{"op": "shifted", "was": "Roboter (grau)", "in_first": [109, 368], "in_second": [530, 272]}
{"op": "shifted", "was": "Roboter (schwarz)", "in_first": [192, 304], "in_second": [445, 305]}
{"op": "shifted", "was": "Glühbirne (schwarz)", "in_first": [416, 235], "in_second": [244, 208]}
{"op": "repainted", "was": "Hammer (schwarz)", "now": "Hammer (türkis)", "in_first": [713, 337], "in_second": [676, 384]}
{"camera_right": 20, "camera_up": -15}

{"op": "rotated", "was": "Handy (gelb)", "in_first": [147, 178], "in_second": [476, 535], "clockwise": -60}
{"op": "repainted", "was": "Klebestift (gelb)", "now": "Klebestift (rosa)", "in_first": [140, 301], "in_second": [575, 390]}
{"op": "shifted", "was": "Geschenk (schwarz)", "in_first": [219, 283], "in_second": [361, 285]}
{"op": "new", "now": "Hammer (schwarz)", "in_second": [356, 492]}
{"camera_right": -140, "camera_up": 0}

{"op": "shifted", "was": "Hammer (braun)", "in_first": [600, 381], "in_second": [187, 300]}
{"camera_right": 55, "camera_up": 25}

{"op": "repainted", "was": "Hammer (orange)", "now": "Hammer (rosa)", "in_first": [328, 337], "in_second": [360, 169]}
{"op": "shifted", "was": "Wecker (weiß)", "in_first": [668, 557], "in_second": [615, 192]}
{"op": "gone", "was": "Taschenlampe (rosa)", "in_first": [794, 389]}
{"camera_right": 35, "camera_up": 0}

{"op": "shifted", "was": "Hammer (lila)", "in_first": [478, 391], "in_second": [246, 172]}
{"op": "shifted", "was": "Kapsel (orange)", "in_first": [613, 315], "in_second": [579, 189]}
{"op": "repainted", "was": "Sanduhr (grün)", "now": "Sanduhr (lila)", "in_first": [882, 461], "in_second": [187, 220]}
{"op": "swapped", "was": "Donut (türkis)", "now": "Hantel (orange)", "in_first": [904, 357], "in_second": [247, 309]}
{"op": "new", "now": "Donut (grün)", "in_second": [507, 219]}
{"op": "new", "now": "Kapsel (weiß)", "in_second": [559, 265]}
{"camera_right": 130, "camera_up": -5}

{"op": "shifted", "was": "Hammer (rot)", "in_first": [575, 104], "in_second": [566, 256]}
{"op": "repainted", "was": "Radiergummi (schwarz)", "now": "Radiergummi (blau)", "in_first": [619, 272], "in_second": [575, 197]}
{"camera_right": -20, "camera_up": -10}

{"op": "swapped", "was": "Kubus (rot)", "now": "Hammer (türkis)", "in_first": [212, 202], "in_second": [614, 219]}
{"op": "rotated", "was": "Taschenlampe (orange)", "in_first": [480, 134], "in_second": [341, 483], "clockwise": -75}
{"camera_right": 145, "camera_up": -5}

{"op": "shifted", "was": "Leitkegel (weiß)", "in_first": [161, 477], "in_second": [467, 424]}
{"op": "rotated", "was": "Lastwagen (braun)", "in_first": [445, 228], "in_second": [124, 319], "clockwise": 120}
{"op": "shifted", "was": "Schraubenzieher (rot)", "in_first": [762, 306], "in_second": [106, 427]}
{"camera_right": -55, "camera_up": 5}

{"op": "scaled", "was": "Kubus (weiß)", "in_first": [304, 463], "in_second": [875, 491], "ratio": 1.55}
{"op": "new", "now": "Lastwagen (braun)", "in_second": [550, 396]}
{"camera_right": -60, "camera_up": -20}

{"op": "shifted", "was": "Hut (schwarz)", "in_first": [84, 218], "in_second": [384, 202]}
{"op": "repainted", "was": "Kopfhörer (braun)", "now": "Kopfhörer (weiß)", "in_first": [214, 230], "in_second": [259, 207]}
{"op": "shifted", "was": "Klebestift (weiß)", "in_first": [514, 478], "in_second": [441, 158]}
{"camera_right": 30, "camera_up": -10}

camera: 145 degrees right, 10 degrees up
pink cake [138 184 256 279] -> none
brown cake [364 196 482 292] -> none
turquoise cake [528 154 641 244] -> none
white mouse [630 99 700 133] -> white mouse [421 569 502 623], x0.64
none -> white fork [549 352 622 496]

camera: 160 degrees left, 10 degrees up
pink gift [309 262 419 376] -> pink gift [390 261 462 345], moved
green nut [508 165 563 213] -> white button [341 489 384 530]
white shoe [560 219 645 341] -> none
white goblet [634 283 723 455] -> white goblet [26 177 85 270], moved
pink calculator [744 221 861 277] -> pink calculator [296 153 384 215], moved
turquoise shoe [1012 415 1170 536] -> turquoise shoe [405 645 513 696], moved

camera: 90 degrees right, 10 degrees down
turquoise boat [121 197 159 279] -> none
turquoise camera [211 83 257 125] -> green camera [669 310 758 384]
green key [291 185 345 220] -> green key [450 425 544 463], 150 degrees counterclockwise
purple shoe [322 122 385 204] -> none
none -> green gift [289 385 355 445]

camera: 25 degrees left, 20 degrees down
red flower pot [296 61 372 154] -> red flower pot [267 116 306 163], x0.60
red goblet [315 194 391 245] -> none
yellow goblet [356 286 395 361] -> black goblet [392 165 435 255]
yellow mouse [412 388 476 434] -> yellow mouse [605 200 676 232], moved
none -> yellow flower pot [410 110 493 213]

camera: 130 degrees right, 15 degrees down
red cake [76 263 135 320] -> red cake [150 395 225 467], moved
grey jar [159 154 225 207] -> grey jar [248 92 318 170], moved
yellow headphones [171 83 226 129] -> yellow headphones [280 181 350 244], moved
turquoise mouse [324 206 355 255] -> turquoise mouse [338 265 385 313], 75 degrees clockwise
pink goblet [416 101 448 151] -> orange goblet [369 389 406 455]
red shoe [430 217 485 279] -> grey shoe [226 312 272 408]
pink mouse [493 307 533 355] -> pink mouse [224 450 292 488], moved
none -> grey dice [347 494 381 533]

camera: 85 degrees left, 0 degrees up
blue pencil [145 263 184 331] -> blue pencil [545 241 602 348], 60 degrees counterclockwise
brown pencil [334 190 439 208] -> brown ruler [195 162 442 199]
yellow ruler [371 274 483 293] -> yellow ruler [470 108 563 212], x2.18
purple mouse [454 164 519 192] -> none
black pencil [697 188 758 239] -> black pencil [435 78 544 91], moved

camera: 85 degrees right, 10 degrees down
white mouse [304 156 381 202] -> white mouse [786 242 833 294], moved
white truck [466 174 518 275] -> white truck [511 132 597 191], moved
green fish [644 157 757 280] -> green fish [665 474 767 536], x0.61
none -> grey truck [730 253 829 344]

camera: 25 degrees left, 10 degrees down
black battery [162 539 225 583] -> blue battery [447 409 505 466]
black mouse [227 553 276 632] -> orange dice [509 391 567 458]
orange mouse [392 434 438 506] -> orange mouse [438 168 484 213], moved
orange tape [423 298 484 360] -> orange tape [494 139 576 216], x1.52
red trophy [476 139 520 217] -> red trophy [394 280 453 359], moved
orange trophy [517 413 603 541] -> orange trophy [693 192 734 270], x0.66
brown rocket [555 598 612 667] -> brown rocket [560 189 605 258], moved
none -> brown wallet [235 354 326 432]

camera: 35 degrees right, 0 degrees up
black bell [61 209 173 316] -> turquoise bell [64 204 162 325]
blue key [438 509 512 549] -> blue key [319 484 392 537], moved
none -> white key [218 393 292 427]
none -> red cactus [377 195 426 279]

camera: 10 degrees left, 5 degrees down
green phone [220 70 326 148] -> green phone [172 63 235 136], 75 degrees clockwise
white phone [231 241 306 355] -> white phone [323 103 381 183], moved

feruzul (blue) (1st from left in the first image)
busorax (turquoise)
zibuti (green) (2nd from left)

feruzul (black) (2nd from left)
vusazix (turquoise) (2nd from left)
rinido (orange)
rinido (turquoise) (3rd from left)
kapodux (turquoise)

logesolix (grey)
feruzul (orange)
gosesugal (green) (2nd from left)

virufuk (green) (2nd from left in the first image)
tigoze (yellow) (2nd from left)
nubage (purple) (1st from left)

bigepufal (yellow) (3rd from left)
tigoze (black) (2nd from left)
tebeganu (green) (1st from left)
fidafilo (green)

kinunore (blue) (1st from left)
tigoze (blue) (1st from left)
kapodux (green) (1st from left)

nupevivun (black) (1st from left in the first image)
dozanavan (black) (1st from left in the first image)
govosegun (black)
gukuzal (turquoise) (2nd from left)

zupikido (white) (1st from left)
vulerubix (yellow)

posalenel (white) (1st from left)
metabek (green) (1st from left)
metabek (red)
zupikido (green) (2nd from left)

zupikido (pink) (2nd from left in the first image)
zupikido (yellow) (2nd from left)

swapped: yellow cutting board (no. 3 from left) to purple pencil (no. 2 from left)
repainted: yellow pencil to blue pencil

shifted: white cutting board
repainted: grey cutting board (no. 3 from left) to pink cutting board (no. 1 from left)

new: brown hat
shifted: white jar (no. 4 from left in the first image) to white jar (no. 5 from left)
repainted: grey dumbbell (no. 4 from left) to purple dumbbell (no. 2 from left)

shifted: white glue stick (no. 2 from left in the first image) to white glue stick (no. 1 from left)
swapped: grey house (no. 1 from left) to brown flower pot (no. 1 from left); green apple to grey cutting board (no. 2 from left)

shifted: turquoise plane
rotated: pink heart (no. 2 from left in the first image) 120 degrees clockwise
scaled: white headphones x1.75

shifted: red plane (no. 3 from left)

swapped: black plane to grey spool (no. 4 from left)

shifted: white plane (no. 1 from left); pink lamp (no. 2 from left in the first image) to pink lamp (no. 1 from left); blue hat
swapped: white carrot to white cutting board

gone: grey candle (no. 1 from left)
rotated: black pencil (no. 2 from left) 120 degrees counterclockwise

→ **Your objective**:
When you reach the line with "gukuzal (turquoise) (2nd from left)" in the records above, start writing out lines exactly, and stop once the line with "swapped: yellow cutting" has been written; include nothing else.

→ **Reply to the exercise**:
gukuzal (turquoise) (2nd from left)

zupikido (white) (1st from left)
vulerubix (yellow)

posalenel (white) (1st from left)
metabek (green) (1st from left)
metabek (red)
zupikido (green) (2nd from left)

zupikido (pink) (2nd from left in the first image)
zupikido (yellow) (2nd from left)

swapped: yellow cutting board (no. 3 from left) to purple pencil (no. 2 from left)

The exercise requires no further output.